## TASK INPUT:
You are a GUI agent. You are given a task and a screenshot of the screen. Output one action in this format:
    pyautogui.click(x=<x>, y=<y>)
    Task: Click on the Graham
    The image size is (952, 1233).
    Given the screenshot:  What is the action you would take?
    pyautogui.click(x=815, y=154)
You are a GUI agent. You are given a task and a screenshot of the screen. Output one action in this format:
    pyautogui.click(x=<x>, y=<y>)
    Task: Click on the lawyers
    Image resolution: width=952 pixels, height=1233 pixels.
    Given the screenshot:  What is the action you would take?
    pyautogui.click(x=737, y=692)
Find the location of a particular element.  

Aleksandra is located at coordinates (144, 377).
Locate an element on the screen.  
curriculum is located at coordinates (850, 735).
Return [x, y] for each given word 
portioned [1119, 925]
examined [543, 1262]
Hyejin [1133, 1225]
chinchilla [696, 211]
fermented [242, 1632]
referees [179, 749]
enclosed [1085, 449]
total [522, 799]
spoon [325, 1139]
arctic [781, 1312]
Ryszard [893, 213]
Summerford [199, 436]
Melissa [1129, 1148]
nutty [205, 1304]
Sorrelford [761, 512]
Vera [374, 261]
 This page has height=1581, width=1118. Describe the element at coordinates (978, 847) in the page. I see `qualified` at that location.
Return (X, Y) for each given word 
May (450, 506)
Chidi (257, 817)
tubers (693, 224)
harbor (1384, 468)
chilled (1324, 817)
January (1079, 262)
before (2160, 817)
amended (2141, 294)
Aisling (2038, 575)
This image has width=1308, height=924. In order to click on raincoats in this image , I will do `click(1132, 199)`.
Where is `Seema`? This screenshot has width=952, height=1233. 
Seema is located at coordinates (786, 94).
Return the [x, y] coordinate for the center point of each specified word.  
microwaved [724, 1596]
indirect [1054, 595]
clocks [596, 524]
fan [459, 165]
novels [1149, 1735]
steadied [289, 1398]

## WHAT YOU NEED TO DO:
Put the items, starting at the line that contains "Vera [374, 261]" and ending at the line that contains "Aisling (2038, 575)", into a Markdown table with the columns Row and Line. Leave out blank lines.

## COMPLETE RESPONSE:
| Row | Line |
|---|---|
| 1 | Vera [374, 261] |
| 2 |  This page has height=1581, width=1118. Describe the element at coordinates (978, 847) in the page. I see `qualified` at that location. |
| 3 | Return (X, Y) for each given word  |
| 4 | May (450, 506) |
| 5 | Chidi (257, 817) |
| 6 | tubers (693, 224) |
| 7 | harbor (1384, 468) |
| 8 | chilled (1324, 817) |
| 9 | January (1079, 262) |
| 10 | before (2160, 817) |
| 11 | amended (2141, 294) |
| 12 | Aisling (2038, 575) |